*Action item*.
Exactly reproduce the entries, dropping any pictures from your copy.

Data records Block Start

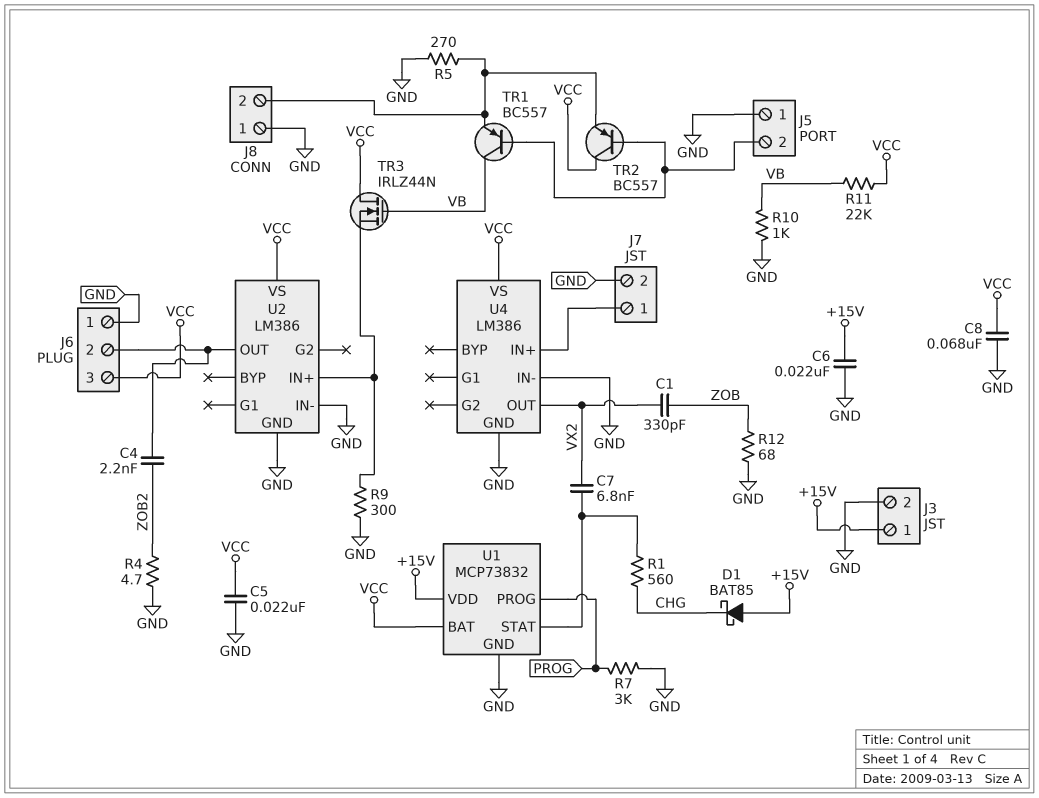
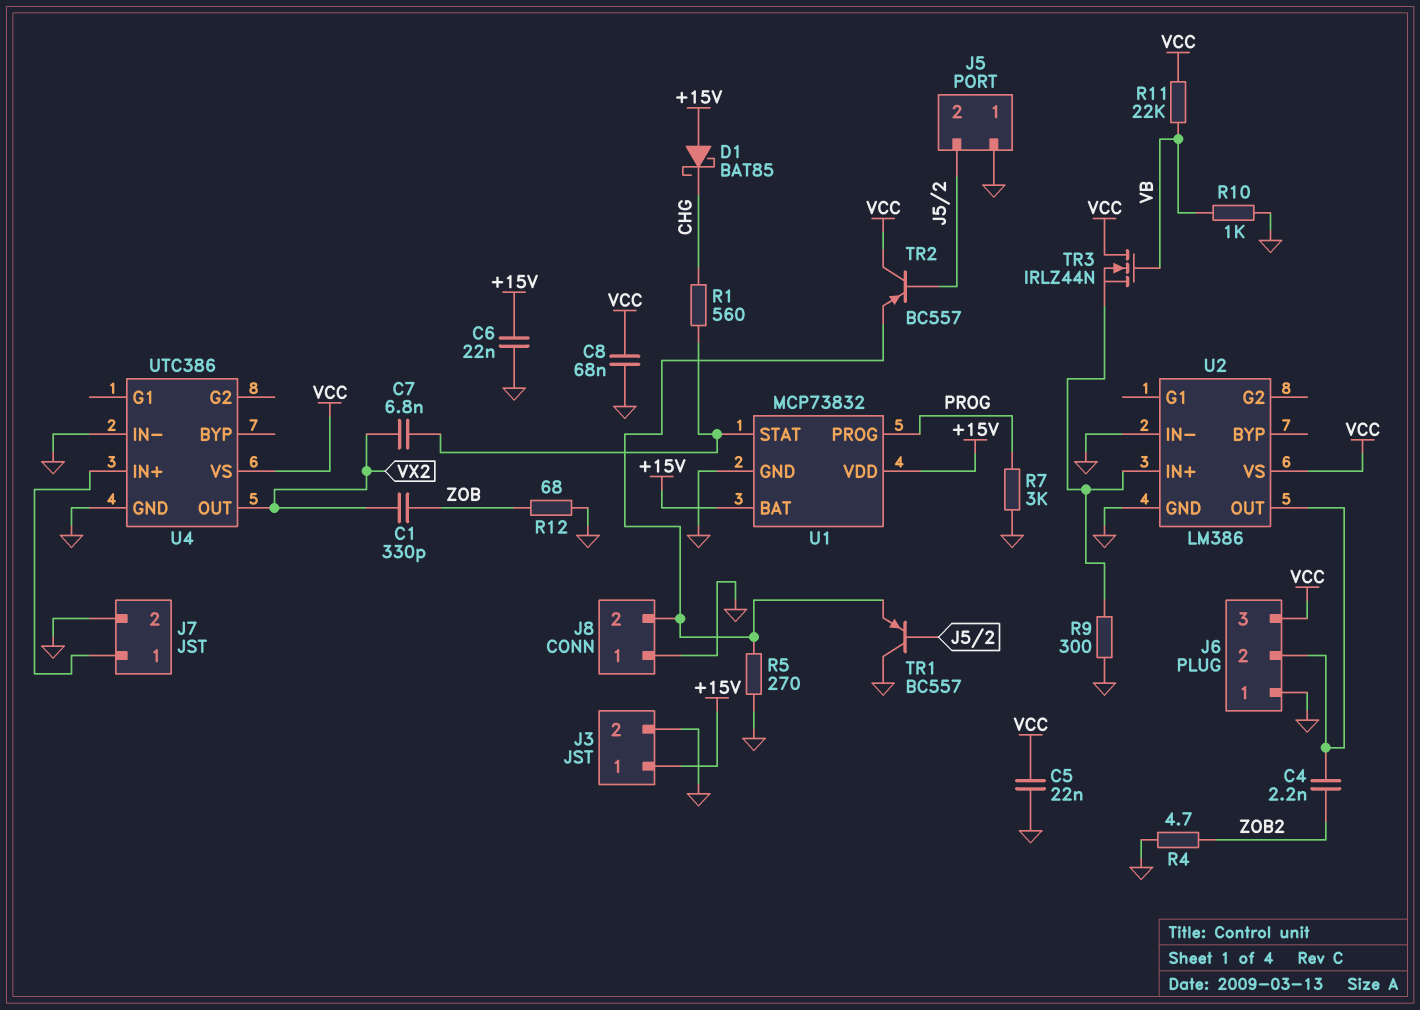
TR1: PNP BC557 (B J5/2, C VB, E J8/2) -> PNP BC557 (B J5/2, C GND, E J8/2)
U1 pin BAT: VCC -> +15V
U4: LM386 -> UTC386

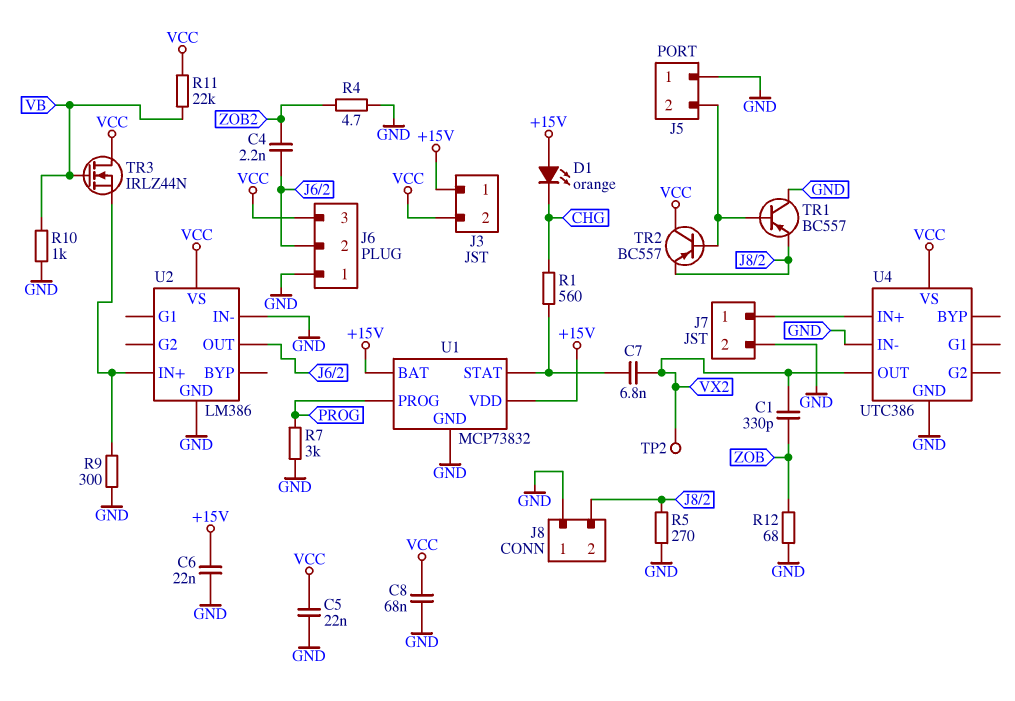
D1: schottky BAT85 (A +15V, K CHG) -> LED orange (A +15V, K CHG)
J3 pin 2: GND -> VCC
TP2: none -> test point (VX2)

Data records Block End

*Written answer*.
TR1: PNP BC557 (B J5/2, C VB, E J8/2) -> PNP BC557 (B J5/2, C GND, E J8/2)
U1 pin BAT: VCC -> +15V
U4: LM386 -> UTC386

D1: schottky BAT85 (A +15V, K CHG) -> LED orange (A +15V, K CHG)
J3 pin 2: GND -> VCC
TP2: none -> test point (VX2)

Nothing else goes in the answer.